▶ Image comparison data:

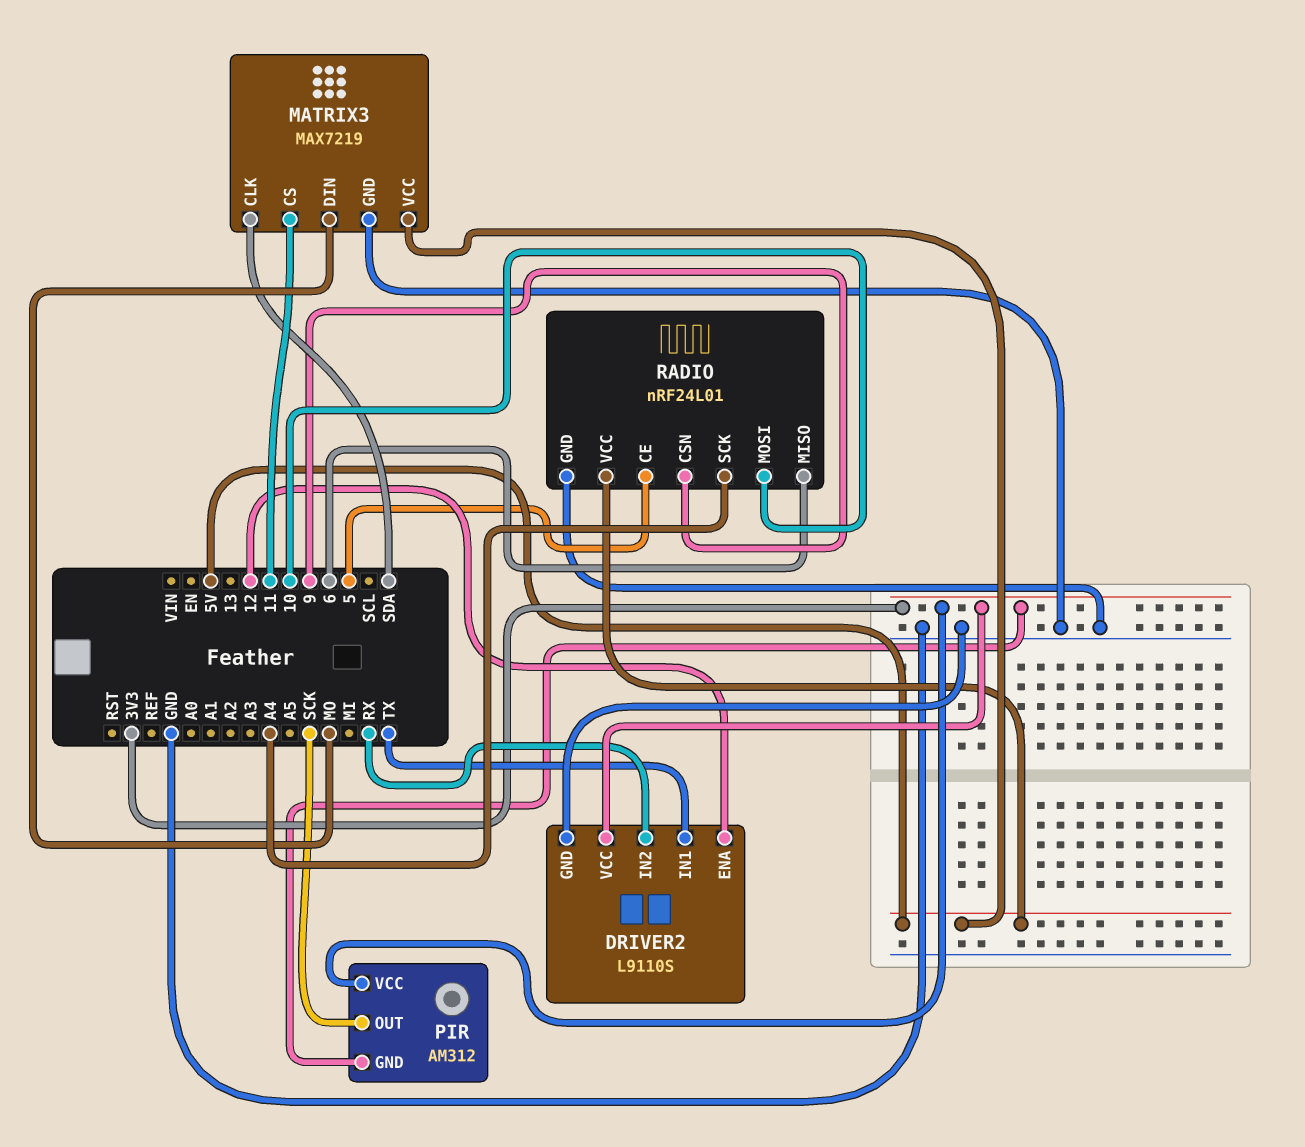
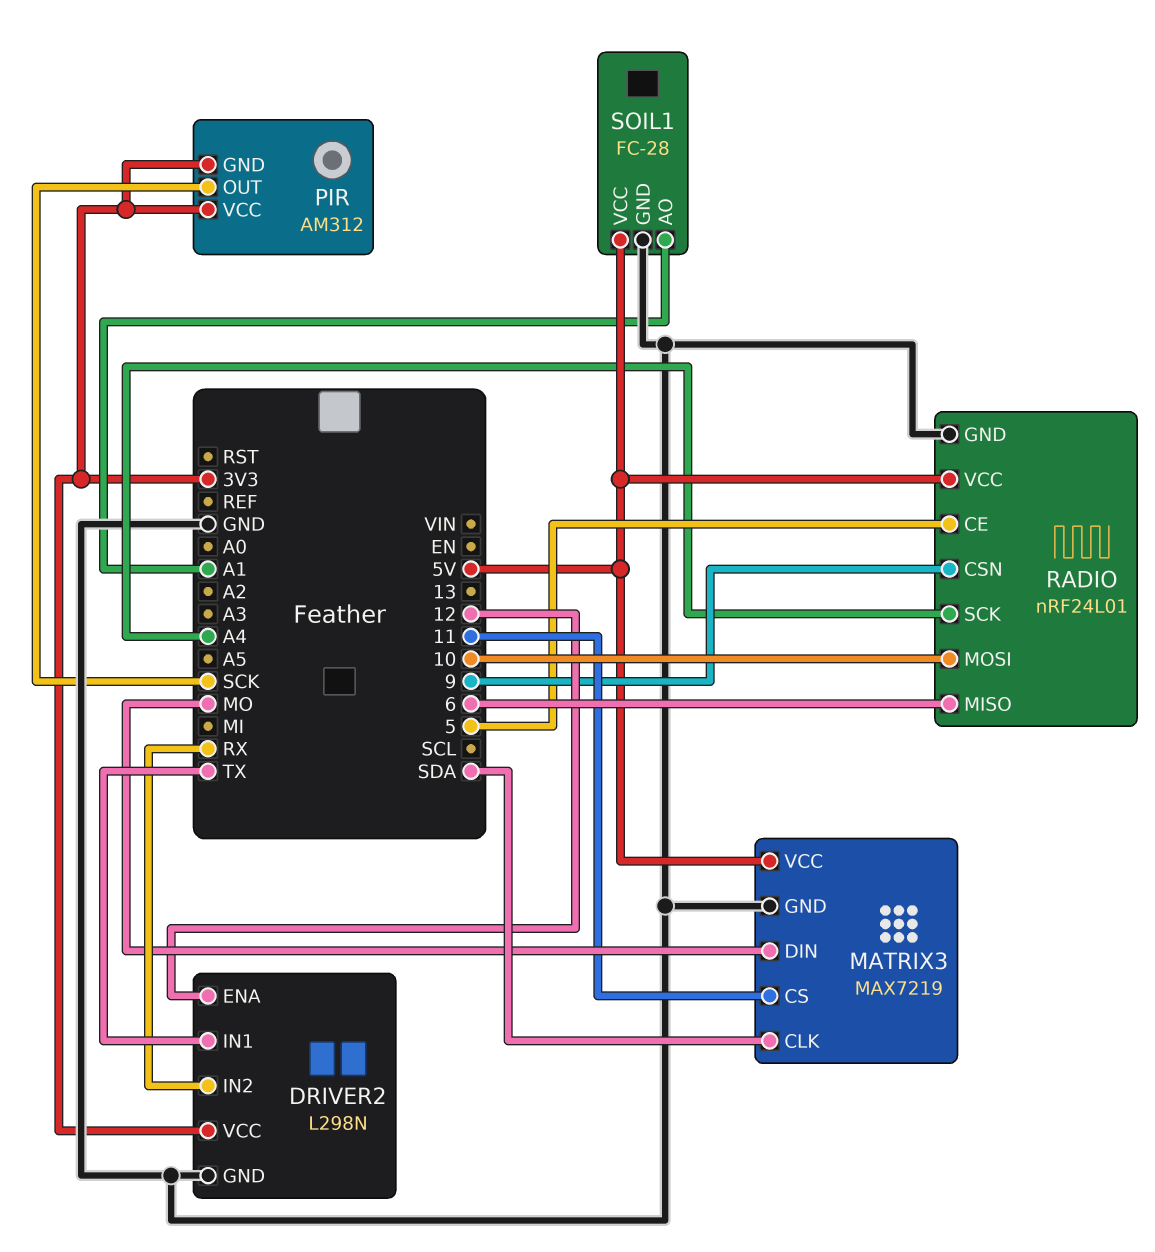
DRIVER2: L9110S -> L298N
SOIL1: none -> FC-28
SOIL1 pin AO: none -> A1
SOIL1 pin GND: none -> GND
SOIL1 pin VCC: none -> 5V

▶ WHAT TO PRODUCE: Which of the lines above carry the string "none"? Copy every one.

▶ TASK SOLUTION:
SOIL1: none -> FC-28
SOIL1 pin AO: none -> A1
SOIL1 pin GND: none -> GND
SOIL1 pin VCC: none -> 5V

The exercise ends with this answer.